(Scene image comparisons)
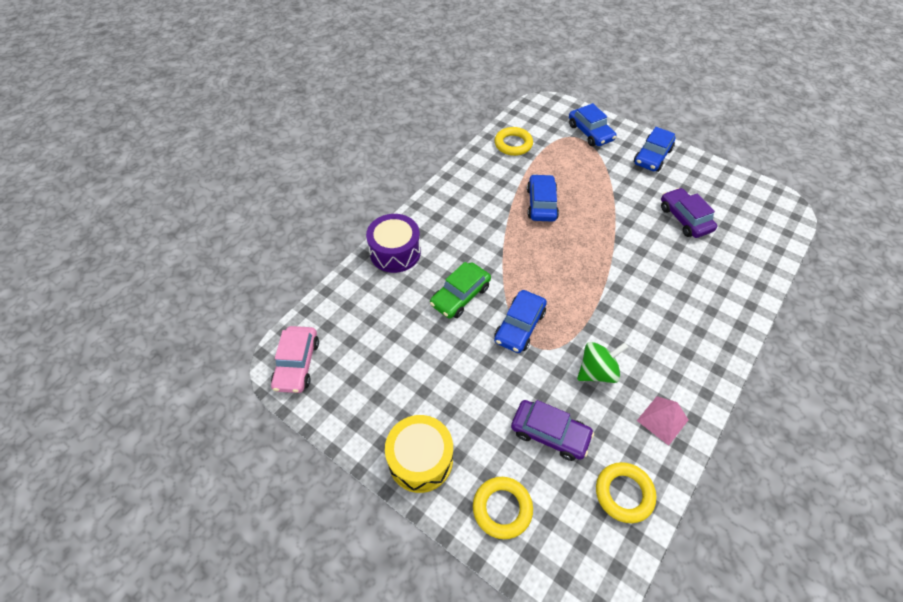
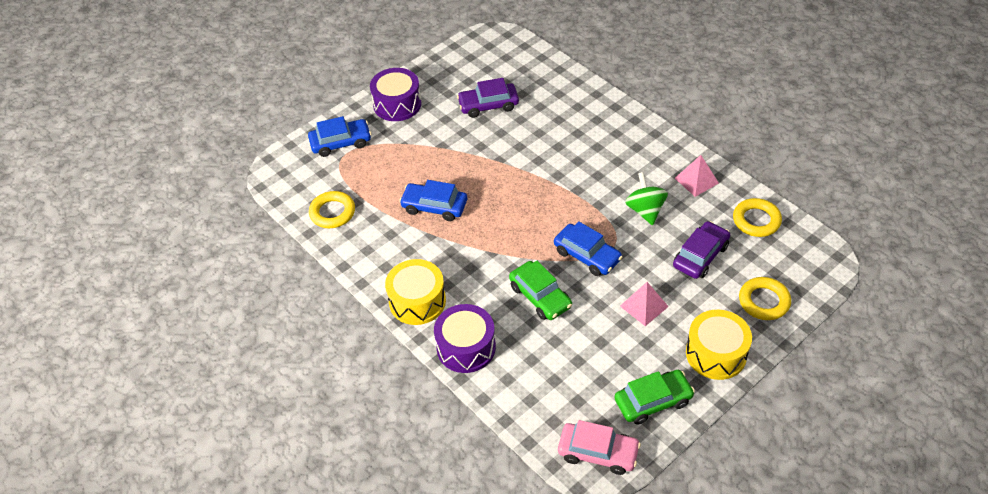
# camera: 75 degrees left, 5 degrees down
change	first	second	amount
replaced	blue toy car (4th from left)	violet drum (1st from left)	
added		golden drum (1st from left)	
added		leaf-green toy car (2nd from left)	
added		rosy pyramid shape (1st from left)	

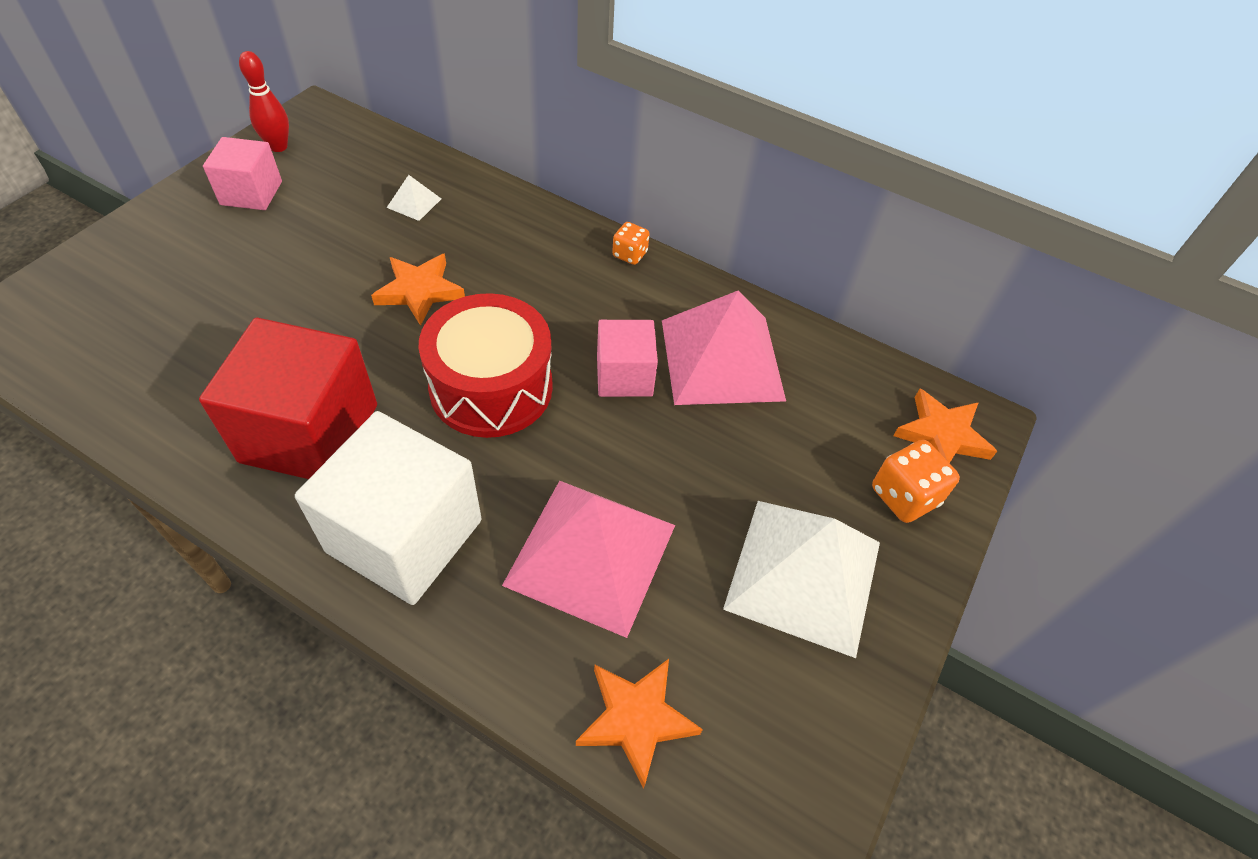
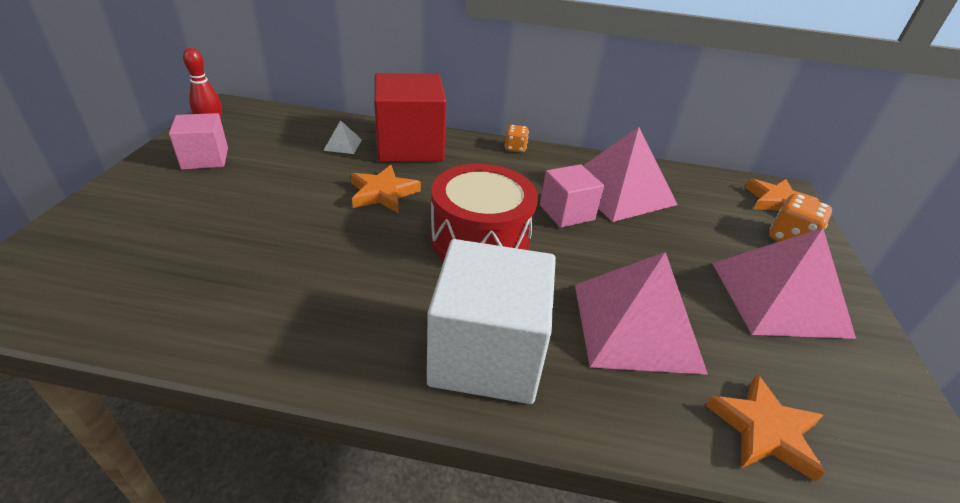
# camera: 20 degrees left, 15 degrees down
change	first	second	amount
moved	red block		
recoloured	white pyramid shape (2nd from left)	rosy pyramid shape (3rd from left)	

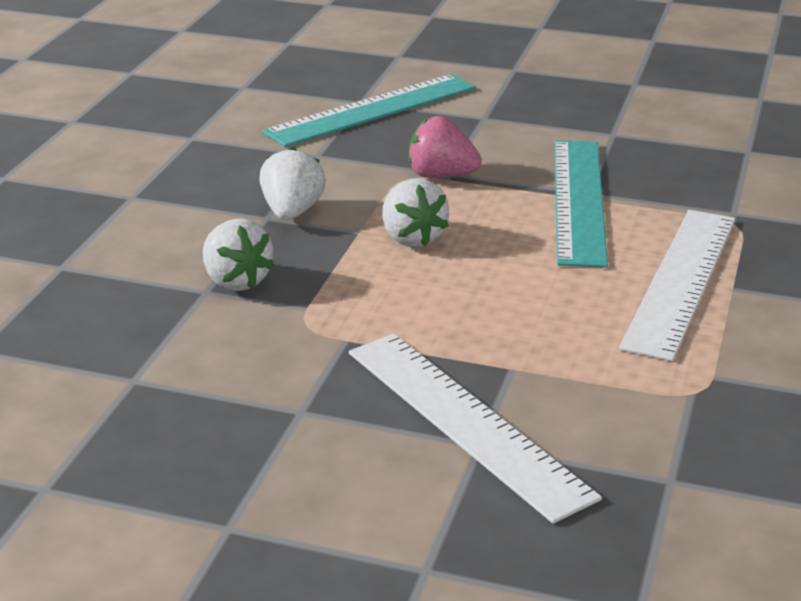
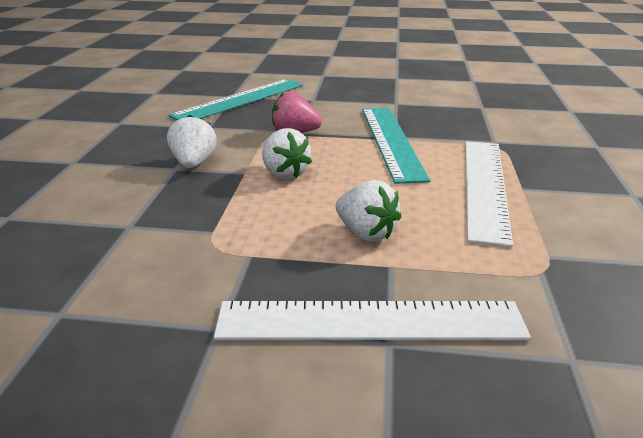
# camera: 10 degrees left, 0 degrees up
change	first	second	amount
moved	white toy strawberry (1st from left in the first image)	white toy strawberry (3rd from left)	
turned	white straightedge (1st from left)		45 degrees counterclockwise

Instructions to follow
Give every line above again exactly, omitting whatever pictures appear.

Expected answer
# camera: 75 degrees left, 5 degrees down
change	first	second	amount
replaced	blue toy car (4th from left)	violet drum (1st from left)	
added		golden drum (1st from left)	
added		leaf-green toy car (2nd from left)	
added		rosy pyramid shape (1st from left)	

# camera: 20 degrees left, 15 degrees down
change	first	second	amount
moved	red block		
recoloured	white pyramid shape (2nd from left)	rosy pyramid shape (3rd from left)	

# camera: 10 degrees left, 0 degrees up
change	first	second	amount
moved	white toy strawberry (1st from left in the first image)	white toy strawberry (3rd from left)	
turned	white straightedge (1st from left)		45 degrees counterclockwise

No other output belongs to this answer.